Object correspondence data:
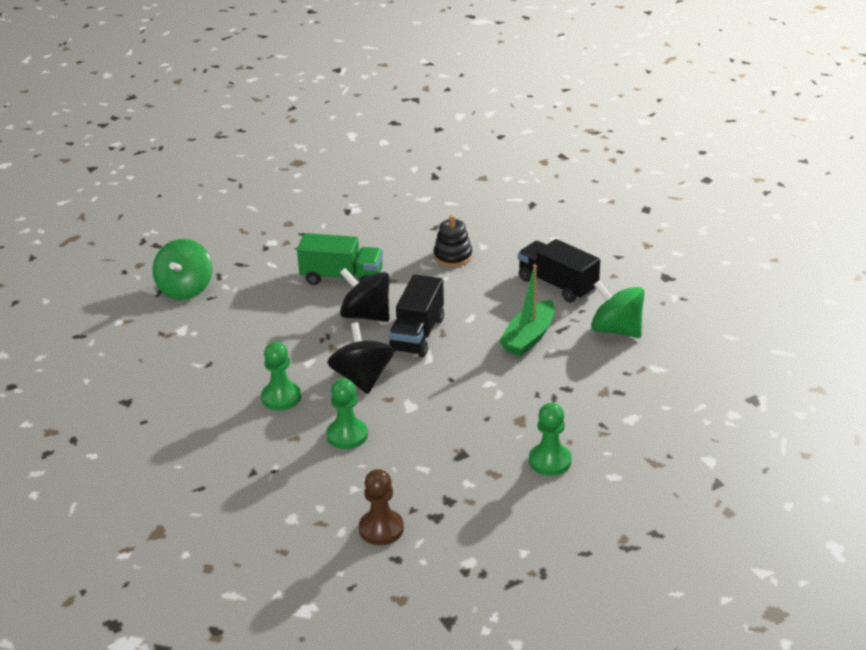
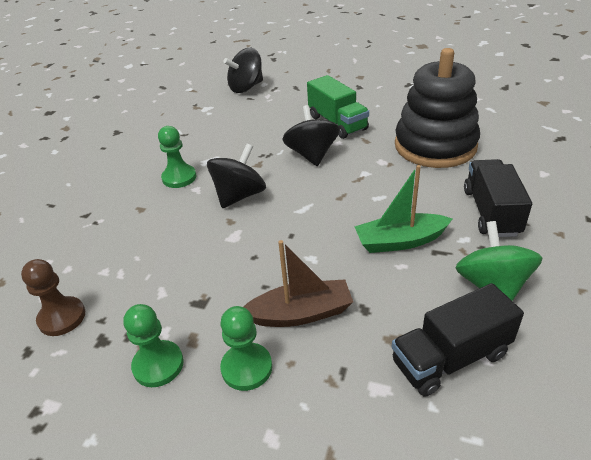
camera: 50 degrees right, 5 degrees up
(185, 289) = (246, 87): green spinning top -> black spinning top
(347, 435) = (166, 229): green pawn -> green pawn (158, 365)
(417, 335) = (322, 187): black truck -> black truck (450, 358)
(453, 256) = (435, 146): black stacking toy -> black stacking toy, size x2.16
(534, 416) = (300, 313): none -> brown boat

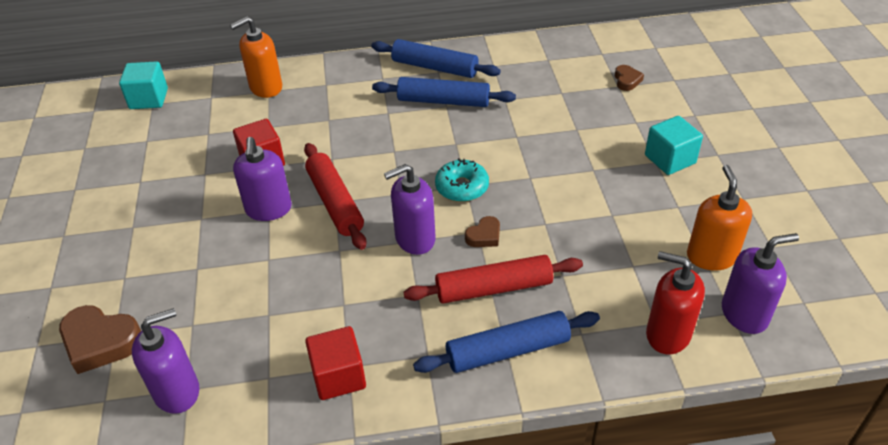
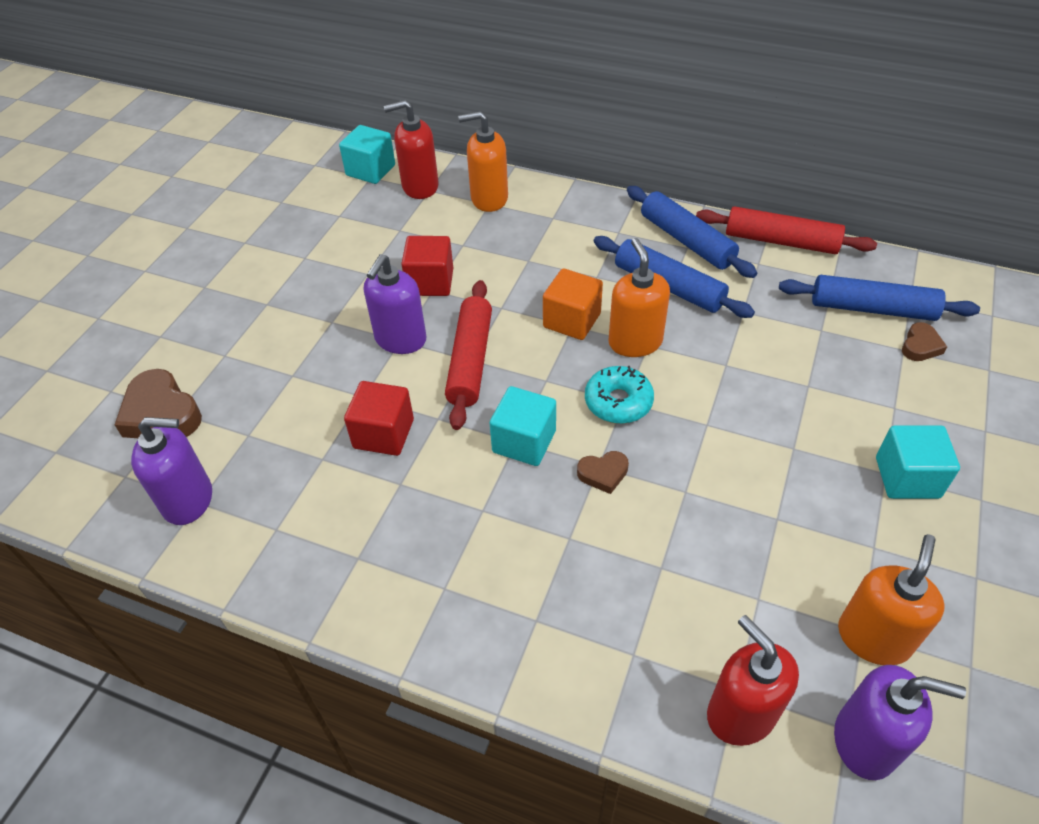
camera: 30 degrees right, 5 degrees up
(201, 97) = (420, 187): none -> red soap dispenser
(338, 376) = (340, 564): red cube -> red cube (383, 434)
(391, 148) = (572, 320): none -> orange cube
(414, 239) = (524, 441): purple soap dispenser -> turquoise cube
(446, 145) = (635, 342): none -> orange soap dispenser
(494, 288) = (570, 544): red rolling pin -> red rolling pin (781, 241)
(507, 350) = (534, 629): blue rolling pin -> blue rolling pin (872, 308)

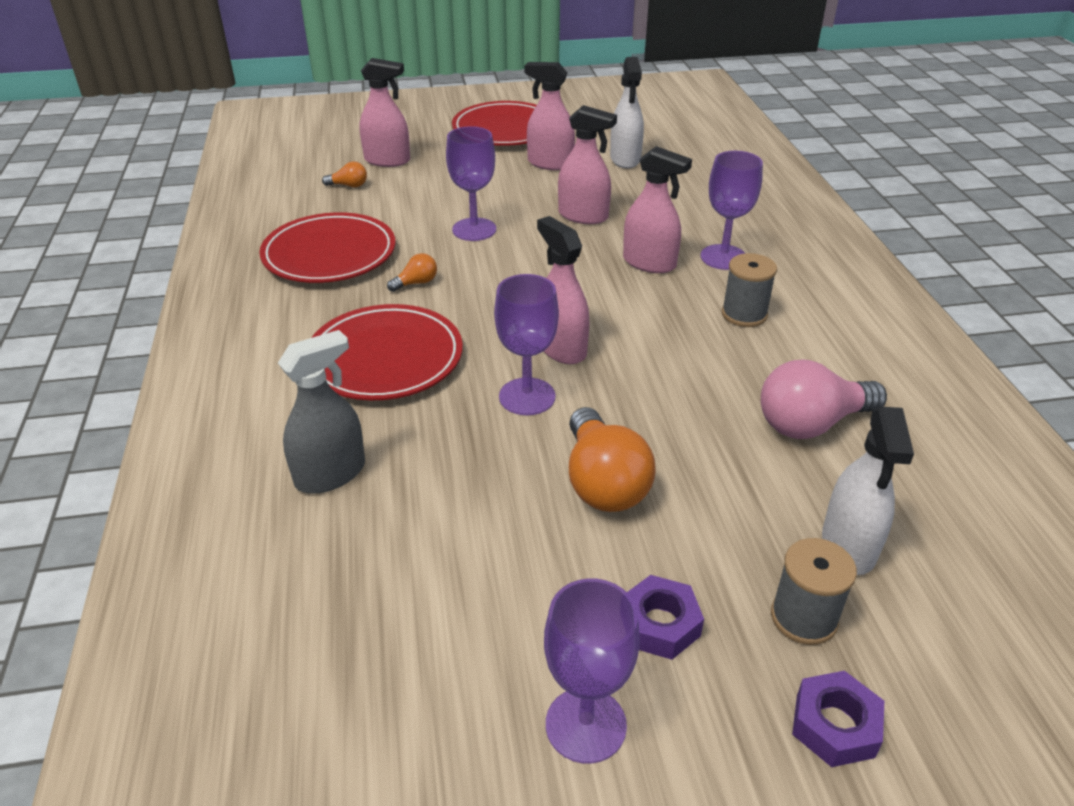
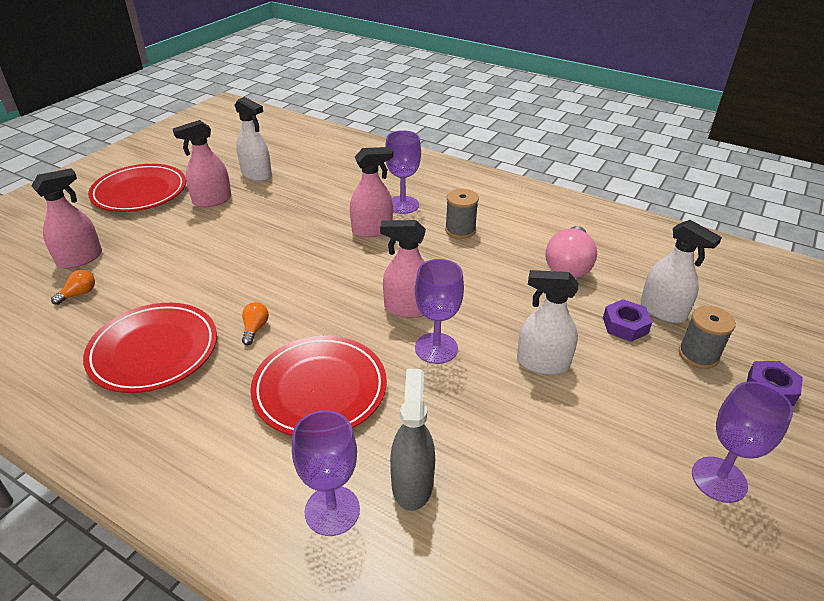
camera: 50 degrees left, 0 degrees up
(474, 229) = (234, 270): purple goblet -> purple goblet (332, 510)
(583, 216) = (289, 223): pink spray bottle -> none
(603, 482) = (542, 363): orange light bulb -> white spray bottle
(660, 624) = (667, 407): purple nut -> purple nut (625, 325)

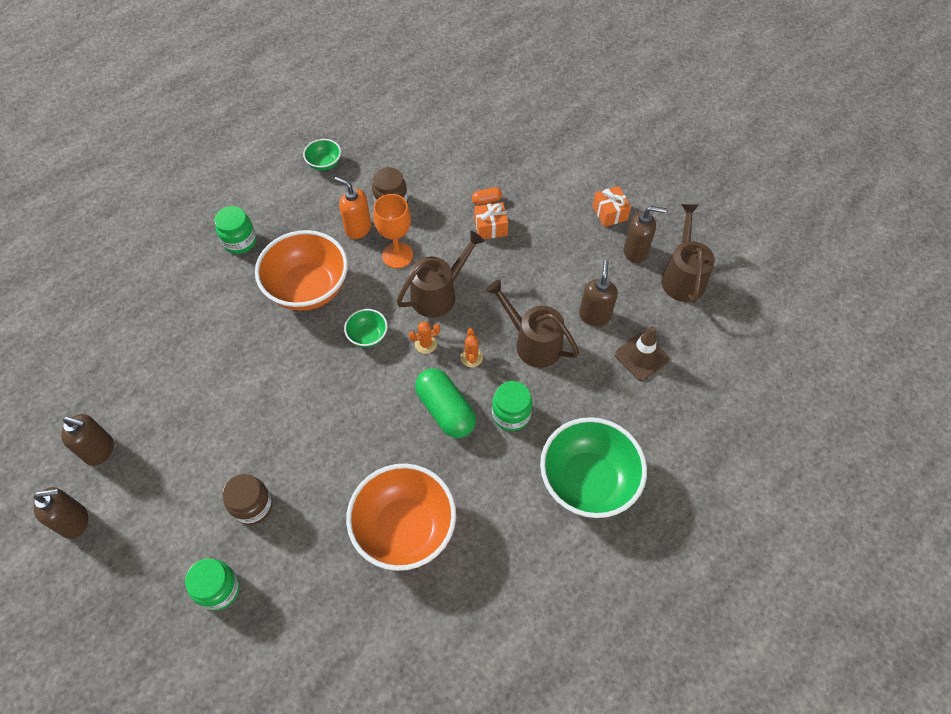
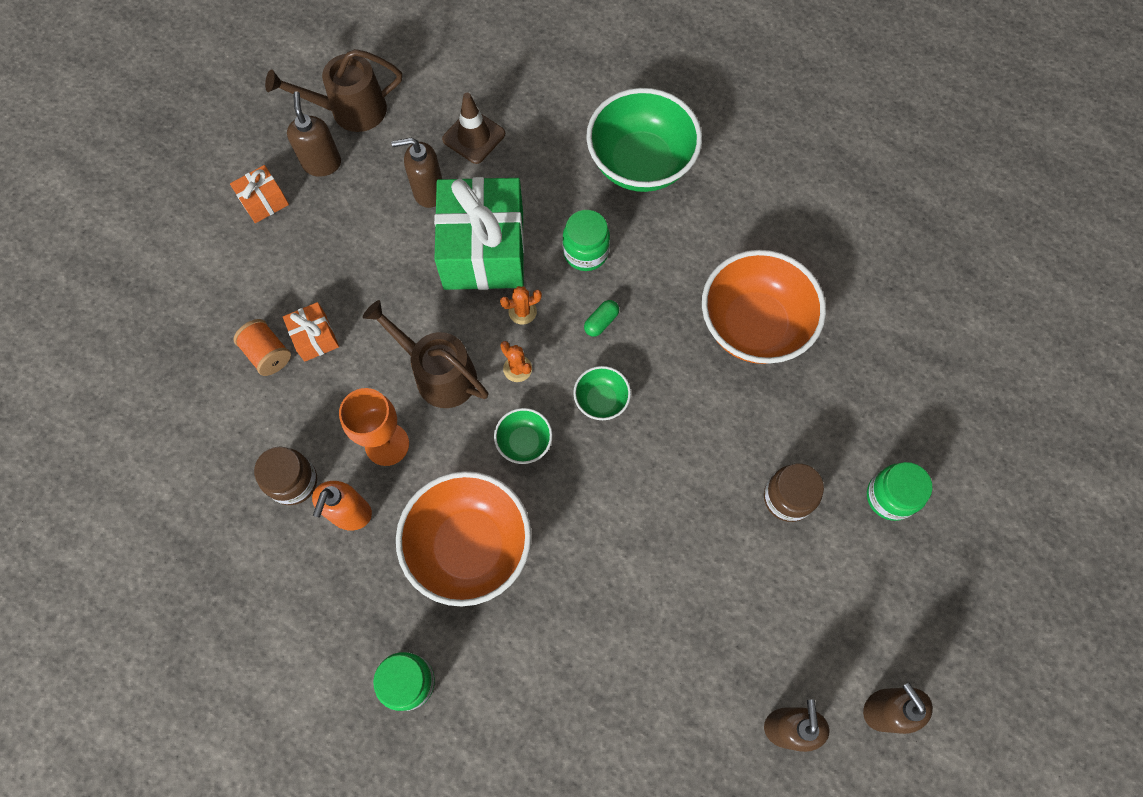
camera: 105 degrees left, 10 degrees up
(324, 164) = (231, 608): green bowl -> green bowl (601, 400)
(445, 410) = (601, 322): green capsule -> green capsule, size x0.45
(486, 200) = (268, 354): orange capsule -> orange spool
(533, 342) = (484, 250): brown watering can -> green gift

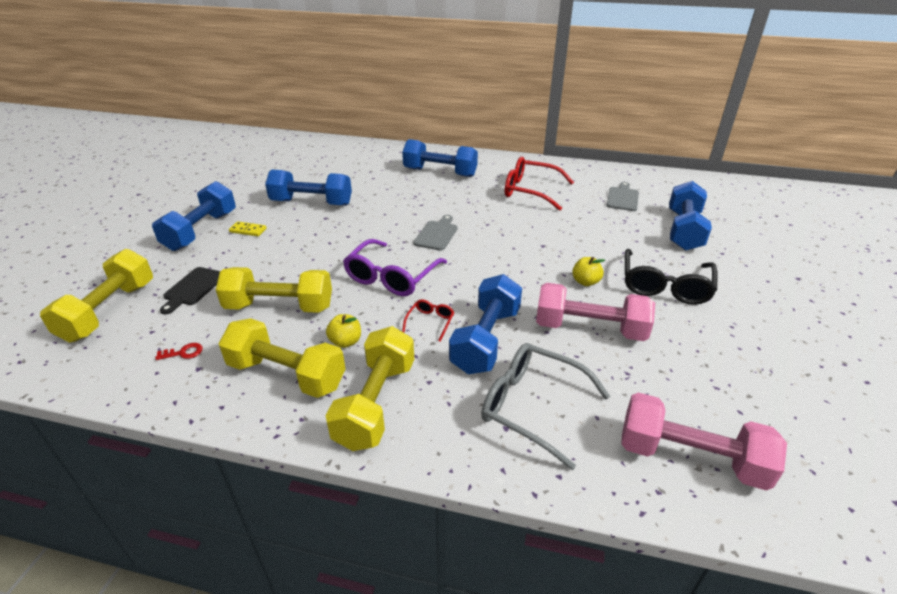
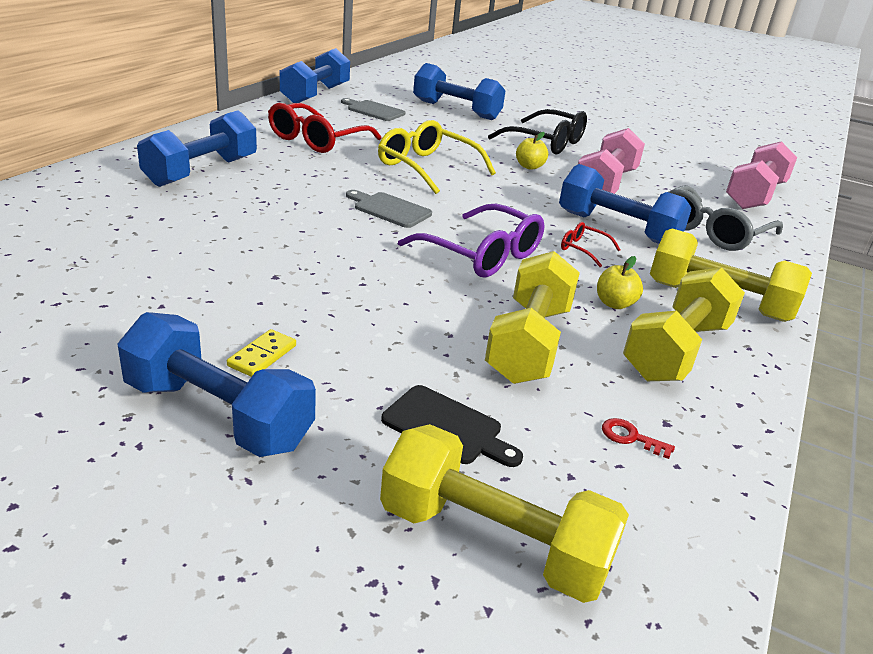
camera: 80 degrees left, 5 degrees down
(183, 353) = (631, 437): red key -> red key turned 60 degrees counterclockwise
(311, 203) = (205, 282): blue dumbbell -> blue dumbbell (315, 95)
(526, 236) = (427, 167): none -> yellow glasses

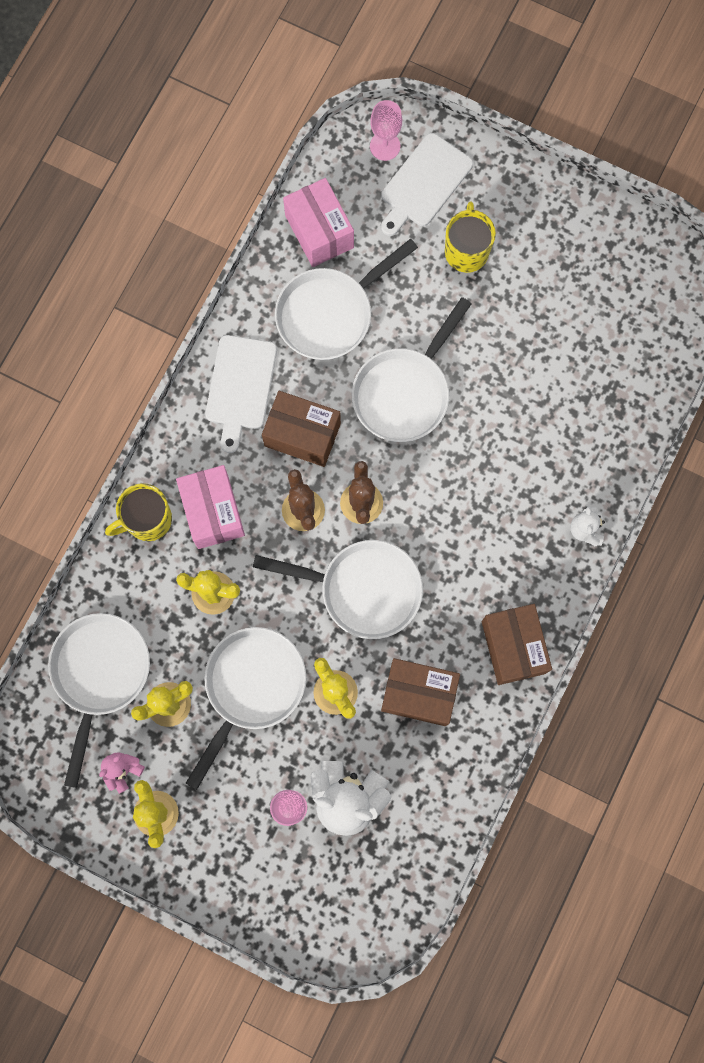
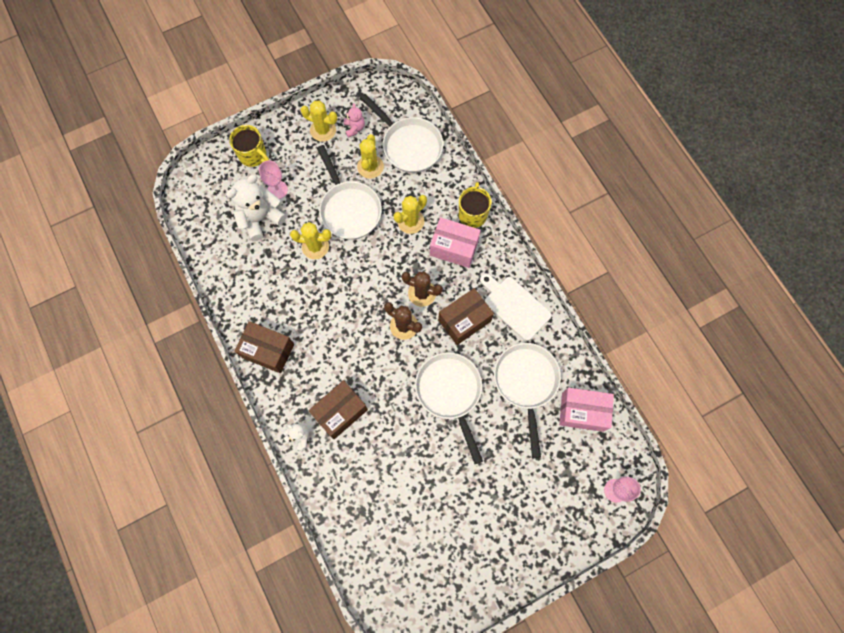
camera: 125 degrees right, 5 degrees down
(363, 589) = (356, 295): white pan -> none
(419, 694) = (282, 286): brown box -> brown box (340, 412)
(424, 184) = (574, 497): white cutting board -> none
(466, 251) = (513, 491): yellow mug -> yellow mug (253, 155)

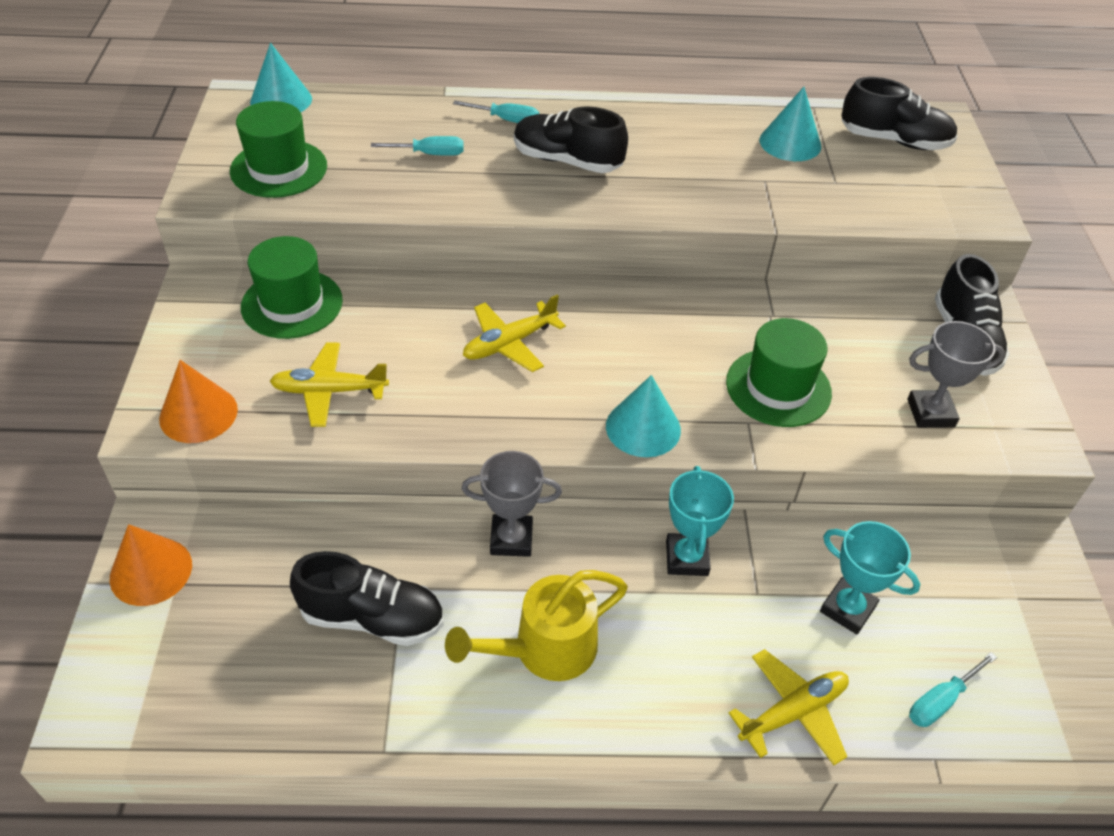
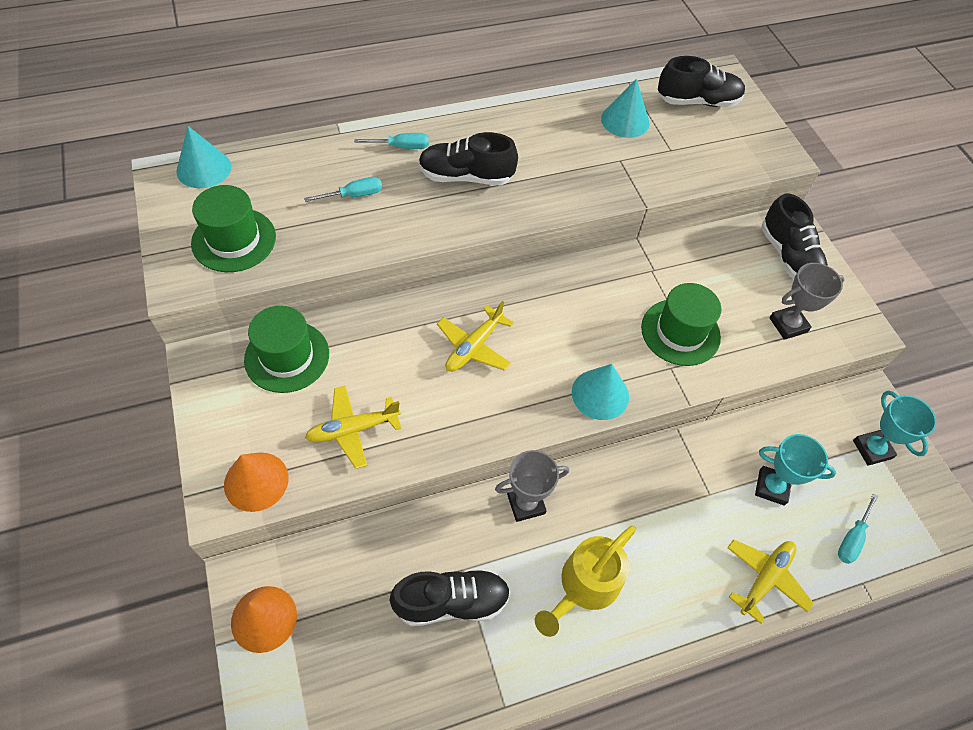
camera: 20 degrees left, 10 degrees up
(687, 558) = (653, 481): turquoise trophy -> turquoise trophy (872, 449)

• **TASK STATEMENT**
Leaving every picture behind, retype the entries above exactly, from the first line through the line with "(391, 148) = (572, 320): none -> orange cube", and stop there.

• **OUTPUT FOR THIS EXERCISE**
camera: 50 degrees right, 5 degrees up
(185, 289) = (246, 87): green spinning top -> black spinning top
(347, 435) = (166, 229): green pawn -> green pawn (158, 365)
(417, 335) = (322, 187): black truck -> black truck (450, 358)
(453, 256) = (435, 146): black stacking toy -> black stacking toy, size x2.16
(534, 416) = (300, 313): none -> brown boat

camera: 30 degrees right, 5 degrees up
(201, 97) = (420, 187): none -> red soap dispenser
(338, 376) = (340, 564): red cube -> red cube (383, 434)
(391, 148) = (572, 320): none -> orange cube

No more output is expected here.